[Records excerpted from a collection]

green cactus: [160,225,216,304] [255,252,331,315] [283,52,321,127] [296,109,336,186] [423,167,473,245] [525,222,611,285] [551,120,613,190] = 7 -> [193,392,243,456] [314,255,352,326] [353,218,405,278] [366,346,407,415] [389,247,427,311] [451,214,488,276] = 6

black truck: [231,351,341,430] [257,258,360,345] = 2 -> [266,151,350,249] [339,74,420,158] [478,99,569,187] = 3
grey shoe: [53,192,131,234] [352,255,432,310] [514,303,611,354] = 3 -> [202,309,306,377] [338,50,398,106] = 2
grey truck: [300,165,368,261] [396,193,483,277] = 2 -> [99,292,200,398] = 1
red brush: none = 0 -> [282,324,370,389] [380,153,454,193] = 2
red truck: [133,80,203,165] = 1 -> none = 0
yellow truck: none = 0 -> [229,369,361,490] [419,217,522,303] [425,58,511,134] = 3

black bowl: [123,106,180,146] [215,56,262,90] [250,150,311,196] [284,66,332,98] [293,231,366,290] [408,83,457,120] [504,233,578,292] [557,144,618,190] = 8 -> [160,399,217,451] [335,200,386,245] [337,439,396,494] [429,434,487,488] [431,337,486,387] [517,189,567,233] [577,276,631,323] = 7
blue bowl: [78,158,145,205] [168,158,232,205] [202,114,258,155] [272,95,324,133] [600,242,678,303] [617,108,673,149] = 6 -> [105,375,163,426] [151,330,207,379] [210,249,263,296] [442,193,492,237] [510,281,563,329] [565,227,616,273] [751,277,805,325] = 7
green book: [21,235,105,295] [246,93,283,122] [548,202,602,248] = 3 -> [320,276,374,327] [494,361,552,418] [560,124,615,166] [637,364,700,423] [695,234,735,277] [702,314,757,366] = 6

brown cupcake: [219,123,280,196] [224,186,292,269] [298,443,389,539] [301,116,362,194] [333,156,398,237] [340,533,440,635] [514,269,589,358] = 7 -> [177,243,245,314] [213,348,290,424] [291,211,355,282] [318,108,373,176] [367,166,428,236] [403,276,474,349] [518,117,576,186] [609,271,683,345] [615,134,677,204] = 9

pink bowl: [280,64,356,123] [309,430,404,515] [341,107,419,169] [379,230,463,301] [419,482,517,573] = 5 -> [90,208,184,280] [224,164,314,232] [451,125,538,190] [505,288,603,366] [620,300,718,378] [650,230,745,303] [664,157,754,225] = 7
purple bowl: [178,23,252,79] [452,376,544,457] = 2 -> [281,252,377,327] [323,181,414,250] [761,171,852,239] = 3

WORK INSTRUCTIONS — Extract all of the data above without altering anything.

EXERCISE RESPONSE —
green cactus: [160,225,216,304] [255,252,331,315] [283,52,321,127] [296,109,336,186] [423,167,473,245] [525,222,611,285] [551,120,613,190] = 7 -> [193,392,243,456] [314,255,352,326] [353,218,405,278] [366,346,407,415] [389,247,427,311] [451,214,488,276] = 6

black truck: [231,351,341,430] [257,258,360,345] = 2 -> [266,151,350,249] [339,74,420,158] [478,99,569,187] = 3
grey shoe: [53,192,131,234] [352,255,432,310] [514,303,611,354] = 3 -> [202,309,306,377] [338,50,398,106] = 2
grey truck: [300,165,368,261] [396,193,483,277] = 2 -> [99,292,200,398] = 1
red brush: none = 0 -> [282,324,370,389] [380,153,454,193] = 2
red truck: [133,80,203,165] = 1 -> none = 0
yellow truck: none = 0 -> [229,369,361,490] [419,217,522,303] [425,58,511,134] = 3

black bowl: [123,106,180,146] [215,56,262,90] [250,150,311,196] [284,66,332,98] [293,231,366,290] [408,83,457,120] [504,233,578,292] [557,144,618,190] = 8 -> [160,399,217,451] [335,200,386,245] [337,439,396,494] [429,434,487,488] [431,337,486,387] [517,189,567,233] [577,276,631,323] = 7
blue bowl: [78,158,145,205] [168,158,232,205] [202,114,258,155] [272,95,324,133] [600,242,678,303] [617,108,673,149] = 6 -> [105,375,163,426] [151,330,207,379] [210,249,263,296] [442,193,492,237] [510,281,563,329] [565,227,616,273] [751,277,805,325] = 7
green book: [21,235,105,295] [246,93,283,122] [548,202,602,248] = 3 -> [320,276,374,327] [494,361,552,418] [560,124,615,166] [637,364,700,423] [695,234,735,277] [702,314,757,366] = 6

brown cupcake: [219,123,280,196] [224,186,292,269] [298,443,389,539] [301,116,362,194] [333,156,398,237] [340,533,440,635] [514,269,589,358] = 7 -> [177,243,245,314] [213,348,290,424] [291,211,355,282] [318,108,373,176] [367,166,428,236] [403,276,474,349] [518,117,576,186] [609,271,683,345] [615,134,677,204] = 9

pink bowl: [280,64,356,123] [309,430,404,515] [341,107,419,169] [379,230,463,301] [419,482,517,573] = 5 -> [90,208,184,280] [224,164,314,232] [451,125,538,190] [505,288,603,366] [620,300,718,378] [650,230,745,303] [664,157,754,225] = 7
purple bowl: [178,23,252,79] [452,376,544,457] = 2 -> [281,252,377,327] [323,181,414,250] [761,171,852,239] = 3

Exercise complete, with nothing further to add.